This exercise needs the complete data reproduced exactly.

************

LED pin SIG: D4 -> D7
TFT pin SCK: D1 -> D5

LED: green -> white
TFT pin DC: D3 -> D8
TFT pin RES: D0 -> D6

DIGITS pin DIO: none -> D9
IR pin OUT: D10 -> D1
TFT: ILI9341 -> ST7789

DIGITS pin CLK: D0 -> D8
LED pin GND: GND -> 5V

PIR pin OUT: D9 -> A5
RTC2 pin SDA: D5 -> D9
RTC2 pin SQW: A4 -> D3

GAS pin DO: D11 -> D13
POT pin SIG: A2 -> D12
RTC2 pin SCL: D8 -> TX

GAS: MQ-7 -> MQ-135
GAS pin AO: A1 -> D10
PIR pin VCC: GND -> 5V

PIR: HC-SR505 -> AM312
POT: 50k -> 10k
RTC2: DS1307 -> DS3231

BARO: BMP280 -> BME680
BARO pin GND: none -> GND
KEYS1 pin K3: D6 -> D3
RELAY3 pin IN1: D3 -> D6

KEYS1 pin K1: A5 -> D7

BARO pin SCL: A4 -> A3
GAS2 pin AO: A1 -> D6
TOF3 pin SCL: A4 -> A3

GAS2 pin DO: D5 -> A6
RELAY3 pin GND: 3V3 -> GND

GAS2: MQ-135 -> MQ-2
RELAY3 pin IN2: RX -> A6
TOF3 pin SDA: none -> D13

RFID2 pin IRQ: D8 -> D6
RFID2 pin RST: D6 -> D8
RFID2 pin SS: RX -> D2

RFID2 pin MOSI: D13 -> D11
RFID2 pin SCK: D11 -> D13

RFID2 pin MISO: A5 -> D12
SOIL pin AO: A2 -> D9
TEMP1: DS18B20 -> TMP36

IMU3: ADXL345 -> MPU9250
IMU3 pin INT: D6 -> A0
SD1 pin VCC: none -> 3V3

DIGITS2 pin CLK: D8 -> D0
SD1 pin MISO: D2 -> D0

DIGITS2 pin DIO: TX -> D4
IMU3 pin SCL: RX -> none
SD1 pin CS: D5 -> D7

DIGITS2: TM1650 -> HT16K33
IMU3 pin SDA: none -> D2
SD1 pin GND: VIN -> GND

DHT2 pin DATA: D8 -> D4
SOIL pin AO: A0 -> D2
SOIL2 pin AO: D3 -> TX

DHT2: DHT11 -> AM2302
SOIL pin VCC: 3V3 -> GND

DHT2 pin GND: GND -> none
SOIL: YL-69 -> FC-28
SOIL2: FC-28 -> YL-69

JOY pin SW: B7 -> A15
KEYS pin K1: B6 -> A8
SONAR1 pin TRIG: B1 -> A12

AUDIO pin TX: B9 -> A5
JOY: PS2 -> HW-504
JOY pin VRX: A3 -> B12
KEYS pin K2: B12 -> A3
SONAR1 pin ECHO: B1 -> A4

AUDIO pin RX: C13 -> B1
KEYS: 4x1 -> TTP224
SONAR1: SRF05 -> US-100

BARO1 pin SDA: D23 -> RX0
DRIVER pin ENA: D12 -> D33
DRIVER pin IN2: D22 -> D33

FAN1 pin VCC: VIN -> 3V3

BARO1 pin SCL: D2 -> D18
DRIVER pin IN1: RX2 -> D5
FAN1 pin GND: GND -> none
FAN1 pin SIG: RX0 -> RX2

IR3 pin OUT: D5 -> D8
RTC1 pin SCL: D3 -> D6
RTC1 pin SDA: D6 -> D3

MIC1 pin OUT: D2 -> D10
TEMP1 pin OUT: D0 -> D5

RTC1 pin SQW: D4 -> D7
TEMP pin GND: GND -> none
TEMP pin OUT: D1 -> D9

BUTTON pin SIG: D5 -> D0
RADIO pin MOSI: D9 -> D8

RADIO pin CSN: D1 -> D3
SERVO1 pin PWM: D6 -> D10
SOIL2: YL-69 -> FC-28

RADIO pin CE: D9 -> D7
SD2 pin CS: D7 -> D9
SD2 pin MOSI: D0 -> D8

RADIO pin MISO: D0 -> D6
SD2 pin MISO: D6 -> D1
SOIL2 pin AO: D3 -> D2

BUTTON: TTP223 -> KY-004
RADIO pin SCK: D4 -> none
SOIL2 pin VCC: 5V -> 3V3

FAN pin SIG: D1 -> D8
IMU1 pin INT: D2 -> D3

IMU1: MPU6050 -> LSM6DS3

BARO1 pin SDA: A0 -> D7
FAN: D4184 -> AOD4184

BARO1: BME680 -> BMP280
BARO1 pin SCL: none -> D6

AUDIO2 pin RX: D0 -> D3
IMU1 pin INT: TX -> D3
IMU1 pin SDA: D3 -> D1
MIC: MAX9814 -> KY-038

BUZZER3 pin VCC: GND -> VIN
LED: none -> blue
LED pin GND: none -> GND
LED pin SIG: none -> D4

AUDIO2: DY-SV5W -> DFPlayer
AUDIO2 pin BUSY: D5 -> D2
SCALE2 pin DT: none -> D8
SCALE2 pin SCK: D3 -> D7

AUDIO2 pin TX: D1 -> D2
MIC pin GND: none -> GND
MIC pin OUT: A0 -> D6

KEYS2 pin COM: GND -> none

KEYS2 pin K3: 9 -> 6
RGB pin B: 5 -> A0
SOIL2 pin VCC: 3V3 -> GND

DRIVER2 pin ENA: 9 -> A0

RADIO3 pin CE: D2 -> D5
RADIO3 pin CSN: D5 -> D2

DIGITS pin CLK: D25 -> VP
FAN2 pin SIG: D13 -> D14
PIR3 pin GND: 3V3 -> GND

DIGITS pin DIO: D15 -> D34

************

> **Reply**
LED pin SIG: D4 -> D7
TFT pin SCK: D1 -> D5

LED: green -> white
TFT pin DC: D3 -> D8
TFT pin RES: D0 -> D6

DIGITS pin DIO: none -> D9
IR pin OUT: D10 -> D1
TFT: ILI9341 -> ST7789

DIGITS pin CLK: D0 -> D8
LED pin GND: GND -> 5V

PIR pin OUT: D9 -> A5
RTC2 pin SDA: D5 -> D9
RTC2 pin SQW: A4 -> D3

GAS pin DO: D11 -> D13
POT pin SIG: A2 -> D12
RTC2 pin SCL: D8 -> TX

GAS: MQ-7 -> MQ-135
GAS pin AO: A1 -> D10
PIR pin VCC: GND -> 5V

PIR: HC-SR505 -> AM312
POT: 50k -> 10k
RTC2: DS1307 -> DS3231

BARO: BMP280 -> BME680
BARO pin GND: none -> GND
KEYS1 pin K3: D6 -> D3
RELAY3 pin IN1: D3 -> D6

KEYS1 pin K1: A5 -> D7

BARO pin SCL: A4 -> A3
GAS2 pin AO: A1 -> D6
TOF3 pin SCL: A4 -> A3

GAS2 pin DO: D5 -> A6
RELAY3 pin GND: 3V3 -> GND

GAS2: MQ-135 -> MQ-2
RELAY3 pin IN2: RX -> A6
TOF3 pin SDA: none -> D13

RFID2 pin IRQ: D8 -> D6
RFID2 pin RST: D6 -> D8
RFID2 pin SS: RX -> D2

RFID2 pin MOSI: D13 -> D11
RFID2 pin SCK: D11 -> D13

RFID2 pin MISO: A5 -> D12
SOIL pin AO: A2 -> D9
TEMP1: DS18B20 -> TMP36

IMU3: ADXL345 -> MPU9250
IMU3 pin INT: D6 -> A0
SD1 pin VCC: none -> 3V3

DIGITS2 pin CLK: D8 -> D0
SD1 pin MISO: D2 -> D0

DIGITS2 pin DIO: TX -> D4
IMU3 pin SCL: RX -> none
SD1 pin CS: D5 -> D7

DIGITS2: TM1650 -> HT16K33
IMU3 pin SDA: none -> D2
SD1 pin GND: VIN -> GND

DHT2 pin DATA: D8 -> D4
SOIL pin AO: A0 -> D2
SOIL2 pin AO: D3 -> TX

DHT2: DHT11 -> AM2302
SOIL pin VCC: 3V3 -> GND

DHT2 pin GND: GND -> none
SOIL: YL-69 -> FC-28
SOIL2: FC-28 -> YL-69

JOY pin SW: B7 -> A15
KEYS pin K1: B6 -> A8
SONAR1 pin TRIG: B1 -> A12

AUDIO pin TX: B9 -> A5
JOY: PS2 -> HW-504
JOY pin VRX: A3 -> B12
KEYS pin K2: B12 -> A3
SONAR1 pin ECHO: B1 -> A4

AUDIO pin RX: C13 -> B1
KEYS: 4x1 -> TTP224
SONAR1: SRF05 -> US-100

BARO1 pin SDA: D23 -> RX0
DRIVER pin ENA: D12 -> D33
DRIVER pin IN2: D22 -> D33

FAN1 pin VCC: VIN -> 3V3

BARO1 pin SCL: D2 -> D18
DRIVER pin IN1: RX2 -> D5
FAN1 pin GND: GND -> none
FAN1 pin SIG: RX0 -> RX2

IR3 pin OUT: D5 -> D8
RTC1 pin SCL: D3 -> D6
RTC1 pin SDA: D6 -> D3

MIC1 pin OUT: D2 -> D10
TEMP1 pin OUT: D0 -> D5

RTC1 pin SQW: D4 -> D7
TEMP pin GND: GND -> none
TEMP pin OUT: D1 -> D9

BUTTON pin SIG: D5 -> D0
RADIO pin MOSI: D9 -> D8

RADIO pin CSN: D1 -> D3
SERVO1 pin PWM: D6 -> D10
SOIL2: YL-69 -> FC-28

RADIO pin CE: D9 -> D7
SD2 pin CS: D7 -> D9
SD2 pin MOSI: D0 -> D8

RADIO pin MISO: D0 -> D6
SD2 pin MISO: D6 -> D1
SOIL2 pin AO: D3 -> D2

BUTTON: TTP223 -> KY-004
RADIO pin SCK: D4 -> none
SOIL2 pin VCC: 5V -> 3V3

FAN pin SIG: D1 -> D8
IMU1 pin INT: D2 -> D3

IMU1: MPU6050 -> LSM6DS3

BARO1 pin SDA: A0 -> D7
FAN: D4184 -> AOD4184

BARO1: BME680 -> BMP280
BARO1 pin SCL: none -> D6

AUDIO2 pin RX: D0 -> D3
IMU1 pin INT: TX -> D3
IMU1 pin SDA: D3 -> D1
MIC: MAX9814 -> KY-038

BUZZER3 pin VCC: GND -> VIN
LED: none -> blue
LED pin GND: none -> GND
LED pin SIG: none -> D4

AUDIO2: DY-SV5W -> DFPlayer
AUDIO2 pin BUSY: D5 -> D2
SCALE2 pin DT: none -> D8
SCALE2 pin SCK: D3 -> D7

AUDIO2 pin TX: D1 -> D2
MIC pin GND: none -> GND
MIC pin OUT: A0 -> D6

KEYS2 pin COM: GND -> none

KEYS2 pin K3: 9 -> 6
RGB pin B: 5 -> A0
SOIL2 pin VCC: 3V3 -> GND

DRIVER2 pin ENA: 9 -> A0

RADIO3 pin CE: D2 -> D5
RADIO3 pin CSN: D5 -> D2

DIGITS pin CLK: D25 -> VP
FAN2 pin SIG: D13 -> D14
PIR3 pin GND: 3V3 -> GND

DIGITS pin DIO: D15 -> D34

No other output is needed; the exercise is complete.